Coordinate-based object records
* * * * * * *
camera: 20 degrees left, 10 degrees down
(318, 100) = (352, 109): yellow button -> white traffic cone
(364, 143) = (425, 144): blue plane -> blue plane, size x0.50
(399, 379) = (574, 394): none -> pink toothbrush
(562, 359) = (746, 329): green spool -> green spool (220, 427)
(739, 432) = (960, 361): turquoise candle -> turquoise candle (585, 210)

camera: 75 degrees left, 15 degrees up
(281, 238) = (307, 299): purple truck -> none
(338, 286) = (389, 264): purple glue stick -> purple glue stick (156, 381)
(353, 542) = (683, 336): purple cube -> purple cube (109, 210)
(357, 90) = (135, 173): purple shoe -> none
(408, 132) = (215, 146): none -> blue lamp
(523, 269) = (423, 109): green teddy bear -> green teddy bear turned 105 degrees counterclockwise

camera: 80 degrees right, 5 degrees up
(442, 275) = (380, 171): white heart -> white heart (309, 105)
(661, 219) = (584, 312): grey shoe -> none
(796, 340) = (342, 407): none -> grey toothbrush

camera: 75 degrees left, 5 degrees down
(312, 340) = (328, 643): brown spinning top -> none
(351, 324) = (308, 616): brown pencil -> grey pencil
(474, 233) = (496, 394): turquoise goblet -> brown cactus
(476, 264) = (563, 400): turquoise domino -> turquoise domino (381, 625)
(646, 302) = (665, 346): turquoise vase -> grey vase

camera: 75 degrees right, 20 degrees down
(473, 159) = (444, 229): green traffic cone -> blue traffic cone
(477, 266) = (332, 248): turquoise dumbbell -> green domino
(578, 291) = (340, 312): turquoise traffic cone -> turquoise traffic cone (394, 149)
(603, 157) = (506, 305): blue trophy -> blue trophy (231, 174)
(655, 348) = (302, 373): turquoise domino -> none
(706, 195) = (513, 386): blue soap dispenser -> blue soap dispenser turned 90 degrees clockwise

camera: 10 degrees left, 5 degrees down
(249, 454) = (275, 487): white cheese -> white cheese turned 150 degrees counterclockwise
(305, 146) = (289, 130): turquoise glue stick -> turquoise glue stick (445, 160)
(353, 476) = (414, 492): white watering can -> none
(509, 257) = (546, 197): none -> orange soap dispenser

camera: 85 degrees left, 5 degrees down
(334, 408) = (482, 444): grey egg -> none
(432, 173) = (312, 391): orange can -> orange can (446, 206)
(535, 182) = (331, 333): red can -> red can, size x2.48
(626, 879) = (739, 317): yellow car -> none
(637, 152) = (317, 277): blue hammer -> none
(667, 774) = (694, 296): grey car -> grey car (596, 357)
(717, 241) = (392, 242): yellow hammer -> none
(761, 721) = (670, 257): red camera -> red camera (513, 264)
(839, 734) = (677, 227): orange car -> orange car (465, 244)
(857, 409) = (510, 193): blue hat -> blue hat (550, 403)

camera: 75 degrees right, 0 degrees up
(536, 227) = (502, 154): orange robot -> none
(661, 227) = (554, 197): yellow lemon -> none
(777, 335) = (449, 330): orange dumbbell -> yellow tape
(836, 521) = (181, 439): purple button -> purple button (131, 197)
* * * * * * *
▶ _TASK REQUIREMENTS_
A word-for-word transcription of the data above is required.

▶ _RESULT_
camera: 20 degrees left, 10 degrees down
(318, 100) = (352, 109): yellow button -> white traffic cone
(364, 143) = (425, 144): blue plane -> blue plane, size x0.50
(399, 379) = (574, 394): none -> pink toothbrush
(562, 359) = (746, 329): green spool -> green spool (220, 427)
(739, 432) = (960, 361): turquoise candle -> turquoise candle (585, 210)

camera: 75 degrees left, 15 degrees up
(281, 238) = (307, 299): purple truck -> none
(338, 286) = (389, 264): purple glue stick -> purple glue stick (156, 381)
(353, 542) = (683, 336): purple cube -> purple cube (109, 210)
(357, 90) = (135, 173): purple shoe -> none
(408, 132) = (215, 146): none -> blue lamp
(523, 269) = (423, 109): green teddy bear -> green teddy bear turned 105 degrees counterclockwise

camera: 80 degrees right, 5 degrees up
(442, 275) = (380, 171): white heart -> white heart (309, 105)
(661, 219) = (584, 312): grey shoe -> none
(796, 340) = (342, 407): none -> grey toothbrush

camera: 75 degrees left, 5 degrees down
(312, 340) = (328, 643): brown spinning top -> none
(351, 324) = (308, 616): brown pencil -> grey pencil
(474, 233) = (496, 394): turquoise goblet -> brown cactus
(476, 264) = (563, 400): turquoise domino -> turquoise domino (381, 625)
(646, 302) = (665, 346): turquoise vase -> grey vase

camera: 75 degrees right, 20 degrees down
(473, 159) = (444, 229): green traffic cone -> blue traffic cone
(477, 266) = (332, 248): turquoise dumbbell -> green domino
(578, 291) = (340, 312): turquoise traffic cone -> turquoise traffic cone (394, 149)
(603, 157) = (506, 305): blue trophy -> blue trophy (231, 174)
(655, 348) = (302, 373): turquoise domino -> none
(706, 195) = (513, 386): blue soap dispenser -> blue soap dispenser turned 90 degrees clockwise

camera: 10 degrees left, 5 degrees down
(249, 454) = (275, 487): white cheese -> white cheese turned 150 degrees counterclockwise
(305, 146) = (289, 130): turquoise glue stick -> turquoise glue stick (445, 160)
(353, 476) = (414, 492): white watering can -> none
(509, 257) = (546, 197): none -> orange soap dispenser

camera: 85 degrees left, 5 degrees down
(334, 408) = (482, 444): grey egg -> none
(432, 173) = (312, 391): orange can -> orange can (446, 206)
(535, 182) = (331, 333): red can -> red can, size x2.48
(626, 879) = (739, 317): yellow car -> none
(637, 152) = (317, 277): blue hammer -> none
(667, 774) = (694, 296): grey car -> grey car (596, 357)
(717, 241) = (392, 242): yellow hammer -> none
(761, 721) = (670, 257): red camera -> red camera (513, 264)
(839, 734) = (677, 227): orange car -> orange car (465, 244)
(857, 409) = (510, 193): blue hat -> blue hat (550, 403)

camera: 75 degrees right, 0 degrees up
(536, 227) = (502, 154): orange robot -> none
(661, 227) = (554, 197): yellow lemon -> none
(777, 335) = (449, 330): orange dumbbell -> yellow tape
(836, 521) = (181, 439): purple button -> purple button (131, 197)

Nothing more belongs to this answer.